Start of TASK INPUT
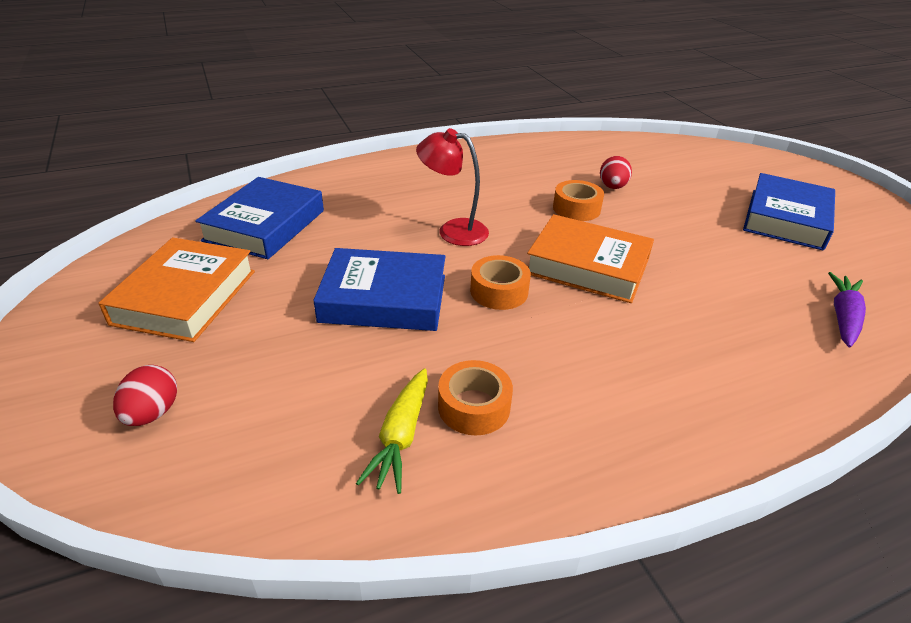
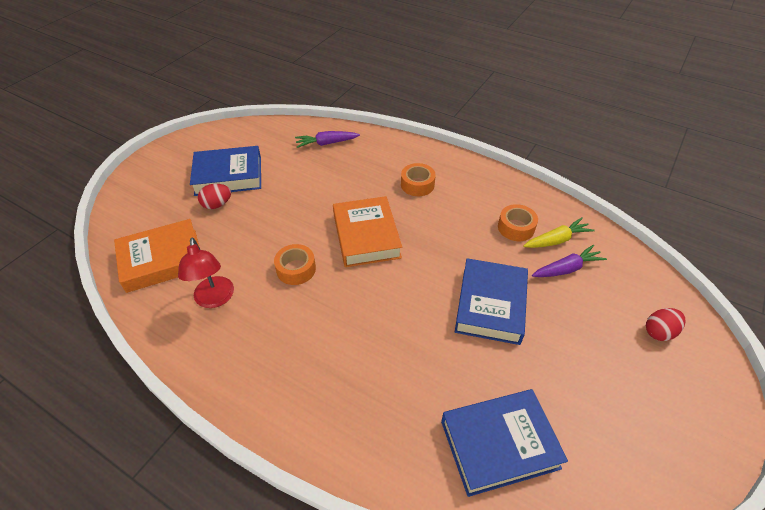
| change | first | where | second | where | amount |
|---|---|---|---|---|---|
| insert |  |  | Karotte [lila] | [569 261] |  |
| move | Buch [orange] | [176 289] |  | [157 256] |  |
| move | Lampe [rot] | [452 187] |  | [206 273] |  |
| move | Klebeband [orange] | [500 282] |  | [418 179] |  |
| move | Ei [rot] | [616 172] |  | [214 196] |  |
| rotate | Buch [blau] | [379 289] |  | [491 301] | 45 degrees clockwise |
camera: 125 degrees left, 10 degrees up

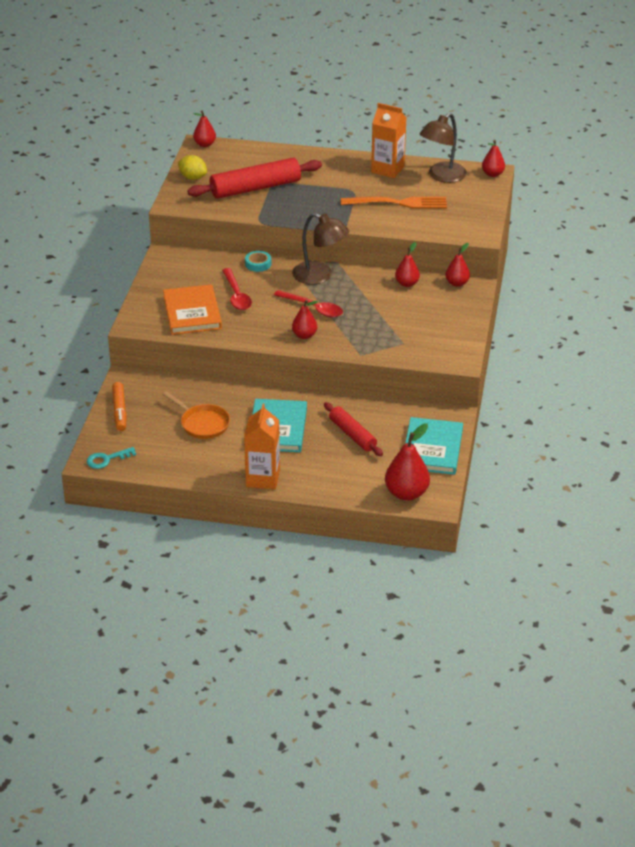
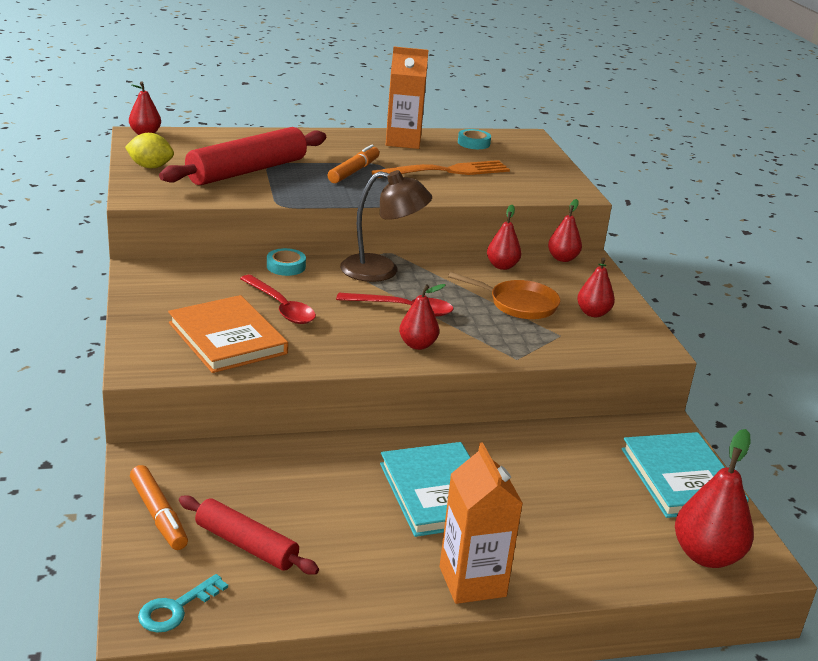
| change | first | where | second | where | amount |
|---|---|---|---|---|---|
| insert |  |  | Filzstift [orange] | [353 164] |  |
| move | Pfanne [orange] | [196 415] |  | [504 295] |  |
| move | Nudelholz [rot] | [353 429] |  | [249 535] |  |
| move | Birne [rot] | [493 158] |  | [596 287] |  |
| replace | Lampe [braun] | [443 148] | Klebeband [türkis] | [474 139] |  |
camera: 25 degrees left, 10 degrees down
End of TASK INPUT
How many of the lines above include the word "Buch"? Respond with the number alone.

_EXERCISE SOLUTION_
2